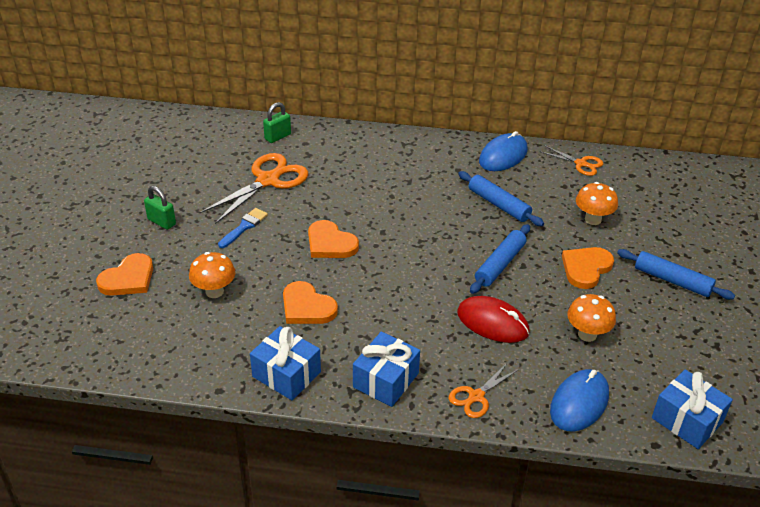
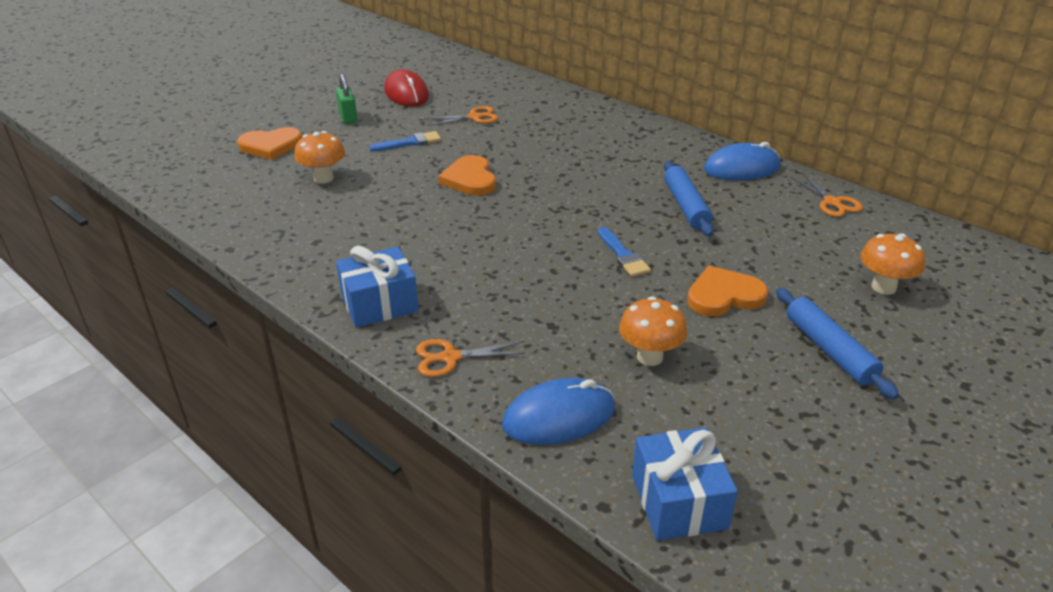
camera: 35 degrees right, 5 degrees down
(267, 180) = (474, 117): orange scissors -> orange scissors, size x0.55
(278, 137) = (524, 90): green padlock -> none
(286, 374) = (299, 261): blue gift -> none
(307, 307) = (385, 218): orange heart -> none
(492, 322) = (551, 301): red mouse -> red mouse (406, 93)
(500, 264) = (623, 255): blue rolling pin -> blue brush
(593, 219) = (787, 255): orange mushroom -> orange mushroom (883, 287)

**What is required:** Where does "blue" occur in the data? Copy each line that has it.

**Task result:**
(286, 374) = (299, 261): blue gift -> none
(500, 264) = (623, 255): blue rolling pin -> blue brush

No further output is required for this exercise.